AVAILABLE DATA section start
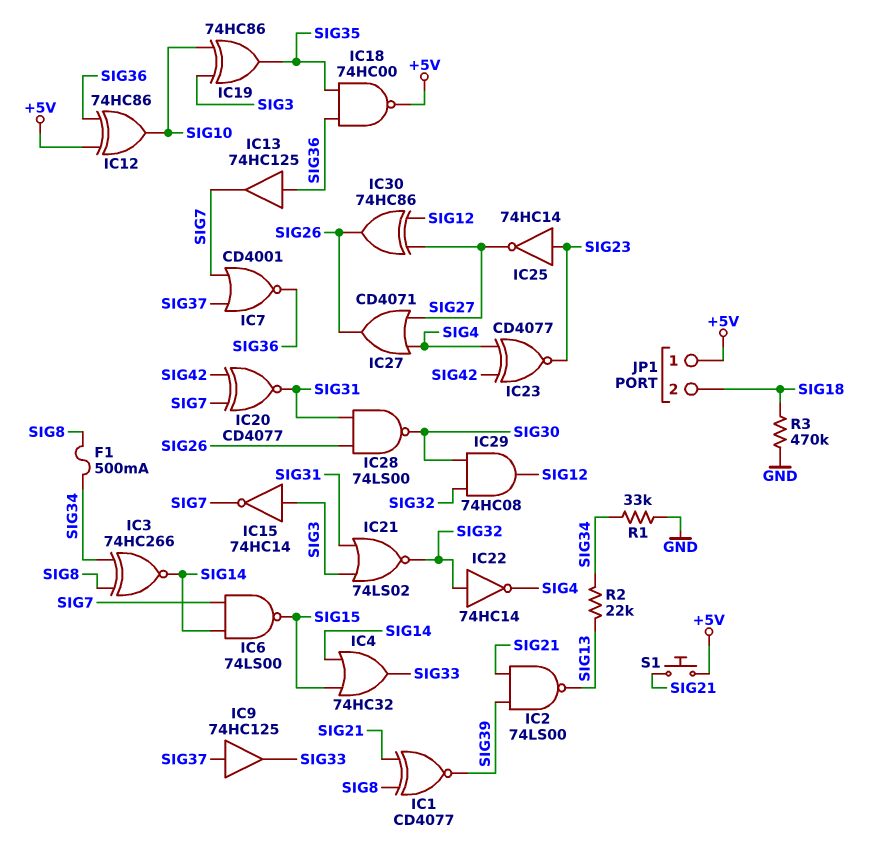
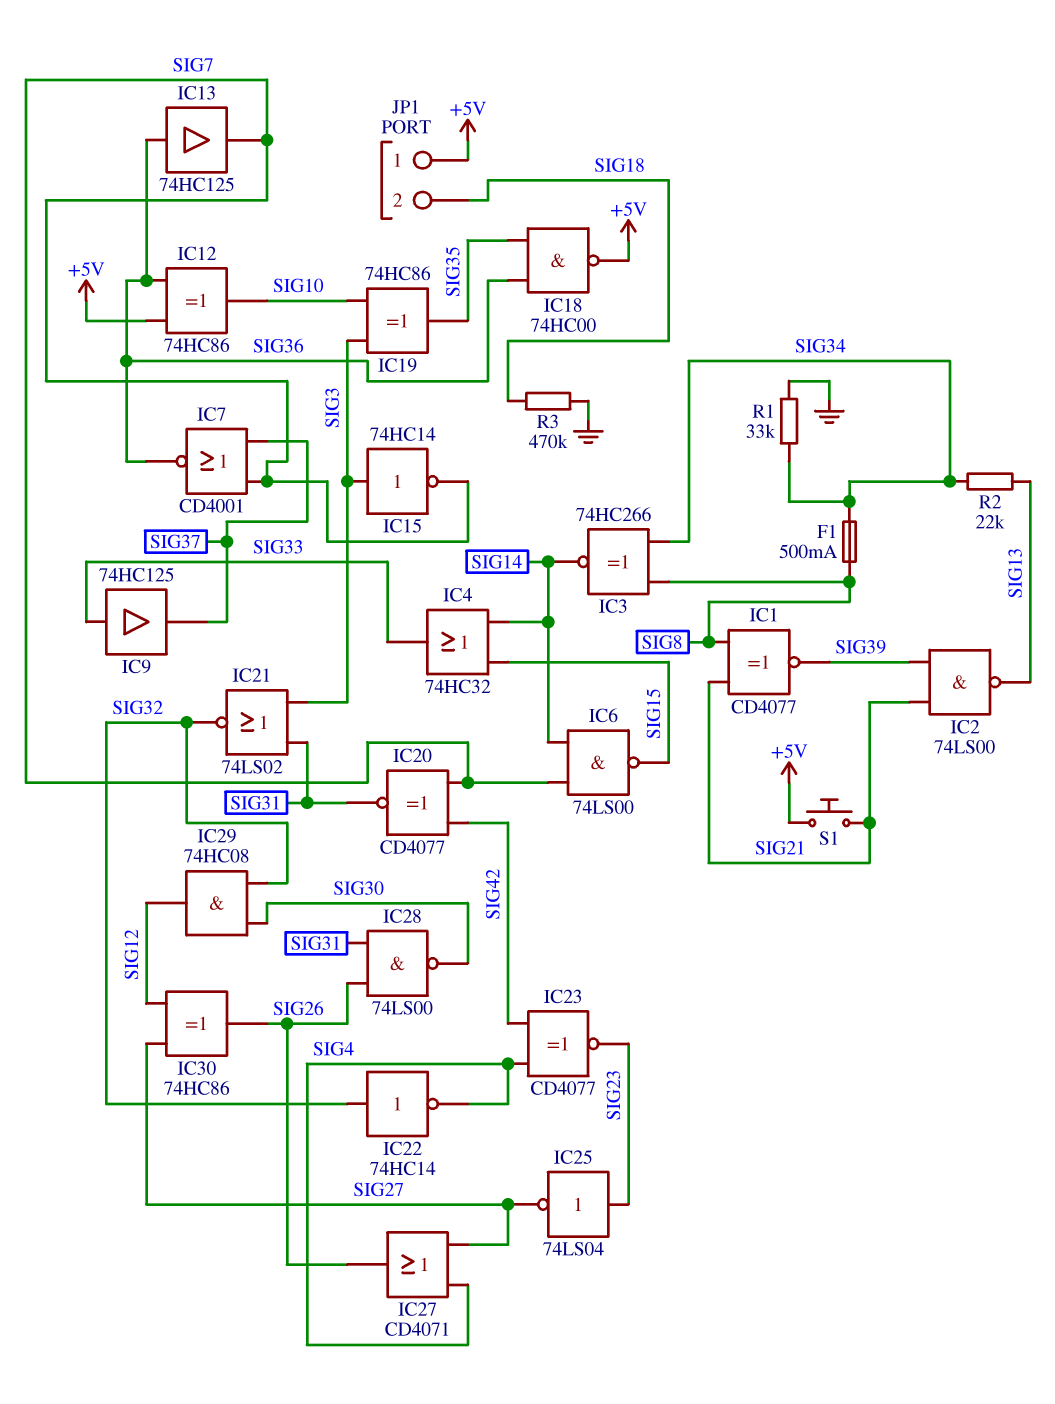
IC9: buffer 74HC125 (in SIG37, out SIG33) -> buffer 74HC125 (in SIG33, out SIG37)
IC25: NOT 74HC14 (in SIG23, out SIG27) -> NOT 74LS04 (in SIG23, out SIG27)

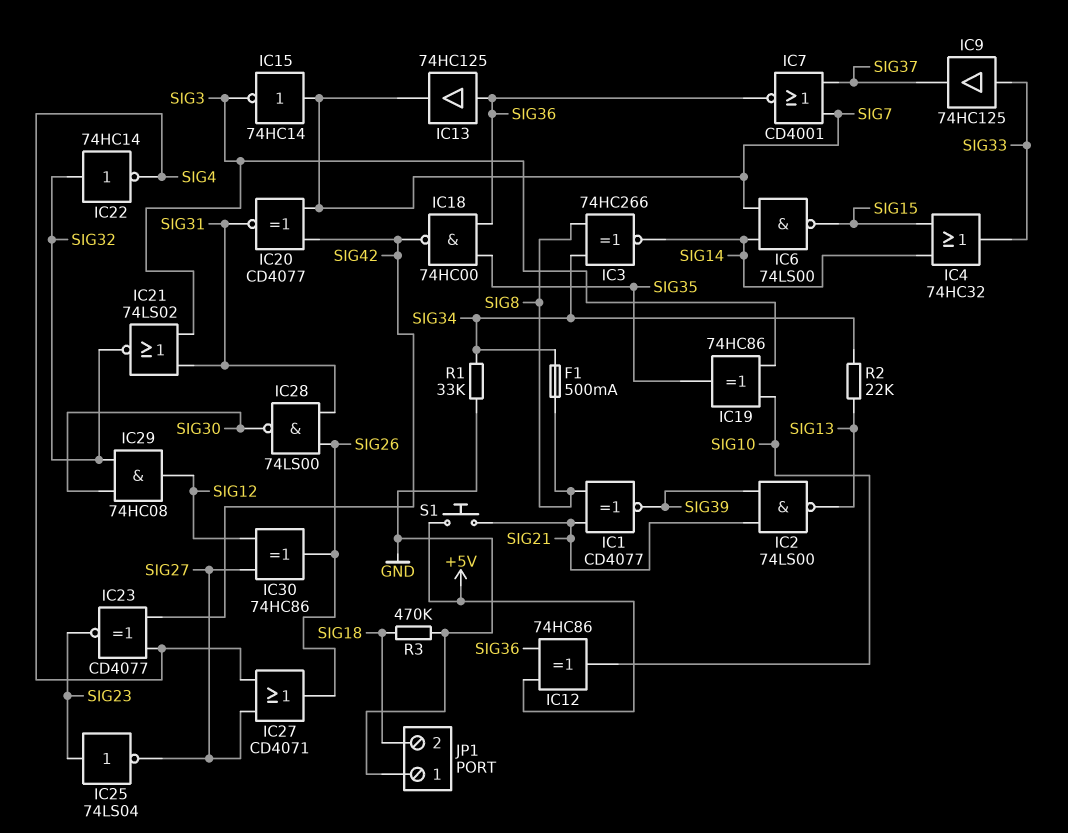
IC15: NOT 74HC14 (in SIG3, out SIG7) -> NOT 74HC14 (in SIG7, out SIG3)
IC18: NAND 74HC00 (in SIG35, in SIG36, out +5V) -> NAND 74HC00 (in SIG35, in SIG36, out SIG42)
JP1 pin 1: +5V -> GND

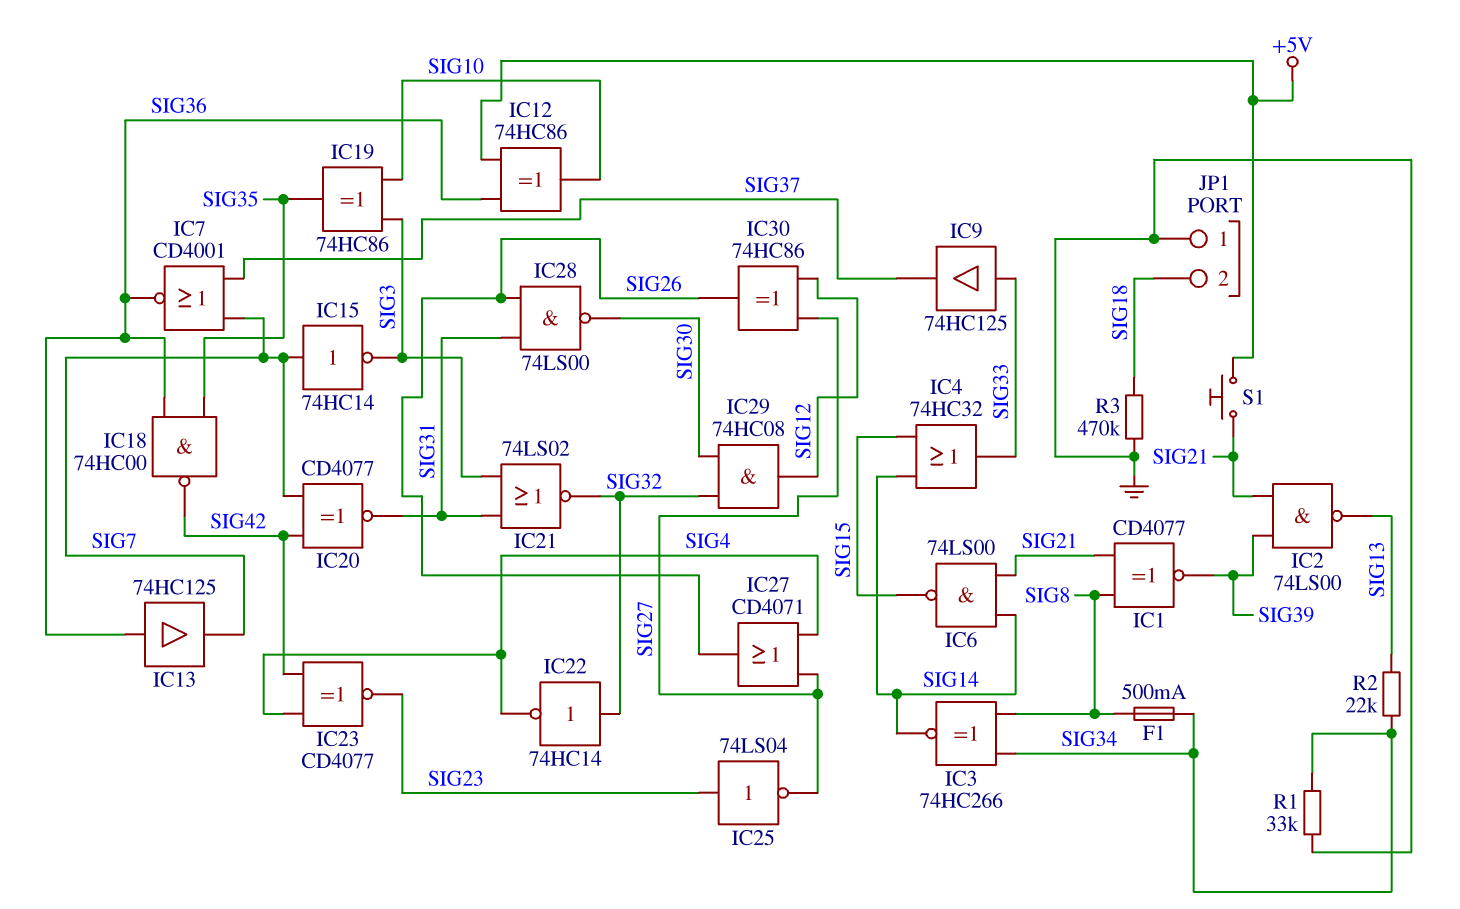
IC6: NAND 74LS00 (in SIG7, in SIG14, out SIG15) -> NAND 74LS00 (in SIG14, in SIG21, out SIG15)

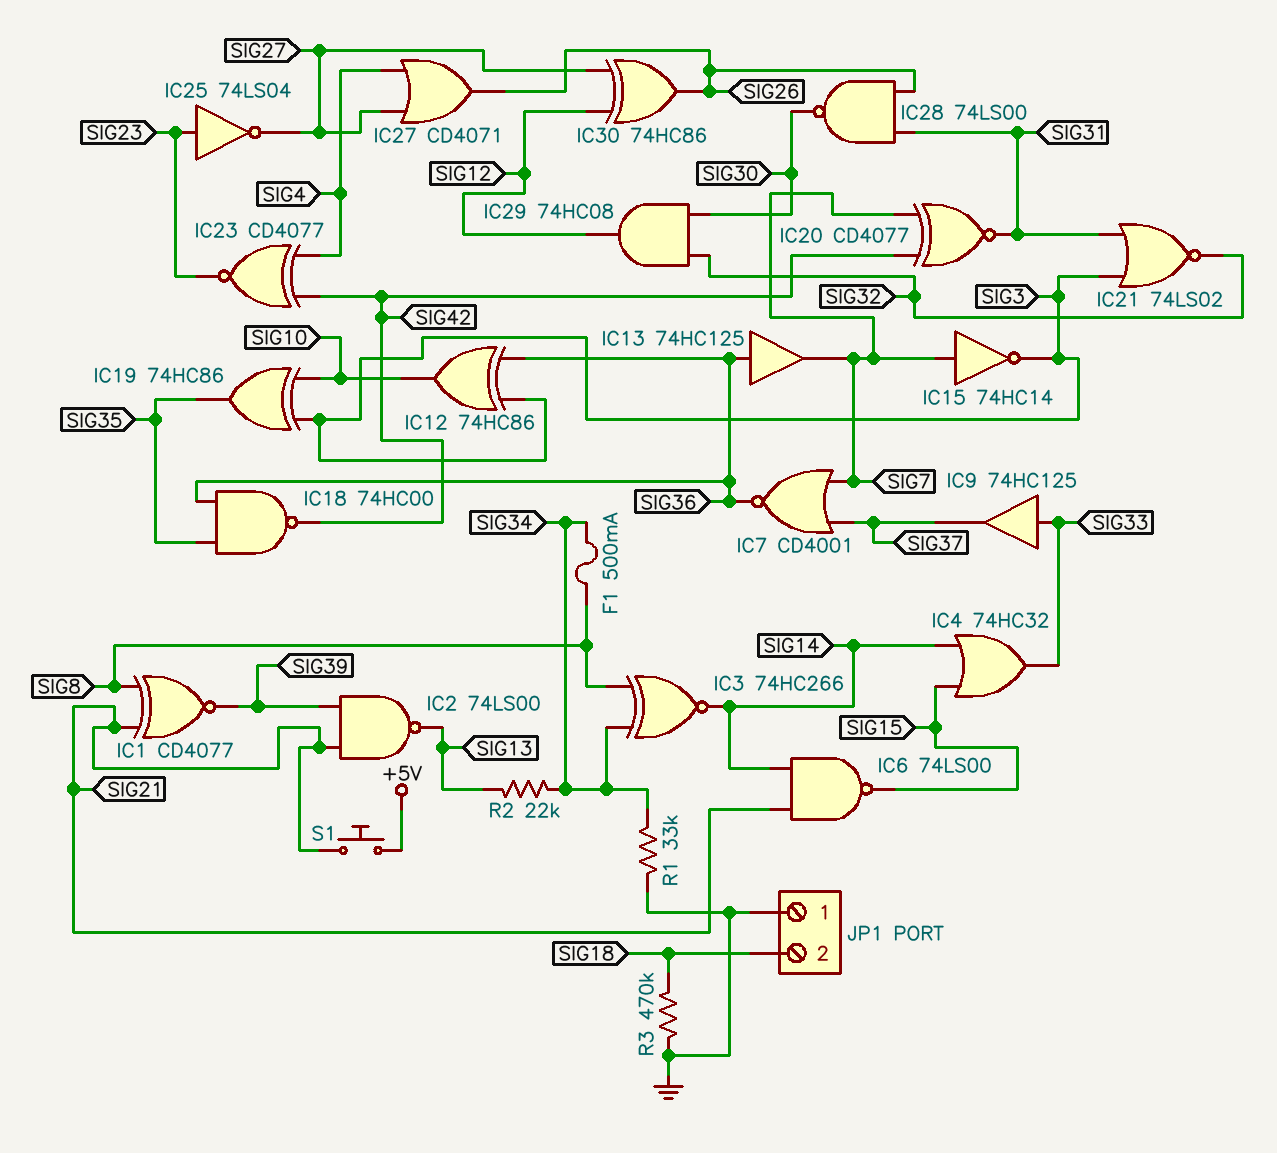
IC12: XOR 74HC86 (in +5V, in SIG36, out SIG10) -> XOR 74HC86 (in SIG3, in SIG36, out SIG10)
IC22: NOT 74HC14 (in SIG32, out SIG4) -> none

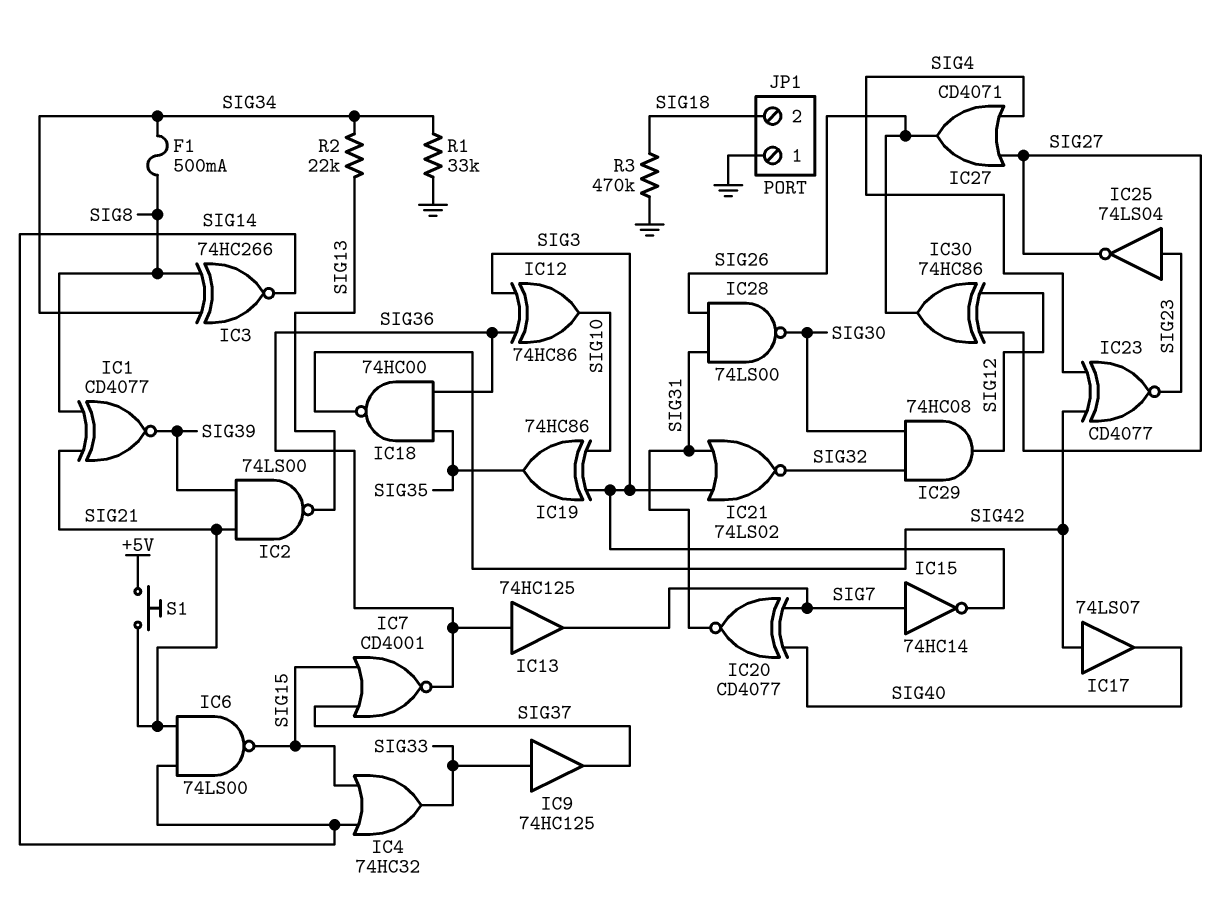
IC7: NOR CD4001 (in SIG7, in SIG37, out SIG36) -> NOR CD4001 (in SIG15, in SIG37, out SIG36)
IC17: none -> buffer 74LS07 (in SIG42, out SIG40)
IC20: XNOR CD4077 (in SIG7, in SIG42, out SIG31) -> XNOR CD4077 (in SIG7, in SIG40, out SIG31)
AVAILABLE DATA section end
HOW TO COMPLETE THIS TASK: Copy nothing but the lines above from the one with "IC15: NOT 74HC14" to the one with "IC17: none ->", inclusive, word for word. Leave every picture out.

EXERCISE ANSWER:
IC15: NOT 74HC14 (in SIG3, out SIG7) -> NOT 74HC14 (in SIG7, out SIG3)
IC18: NAND 74HC00 (in SIG35, in SIG36, out +5V) -> NAND 74HC00 (in SIG35, in SIG36, out SIG42)
JP1 pin 1: +5V -> GND

IC6: NAND 74LS00 (in SIG7, in SIG14, out SIG15) -> NAND 74LS00 (in SIG14, in SIG21, out SIG15)

IC12: XOR 74HC86 (in +5V, in SIG36, out SIG10) -> XOR 74HC86 (in SIG3, in SIG36, out SIG10)
IC22: NOT 74HC14 (in SIG32, out SIG4) -> none

IC7: NOR CD4001 (in SIG7, in SIG37, out SIG36) -> NOR CD4001 (in SIG15, in SIG37, out SIG36)
IC17: none -> buffer 74LS07 (in SIG42, out SIG40)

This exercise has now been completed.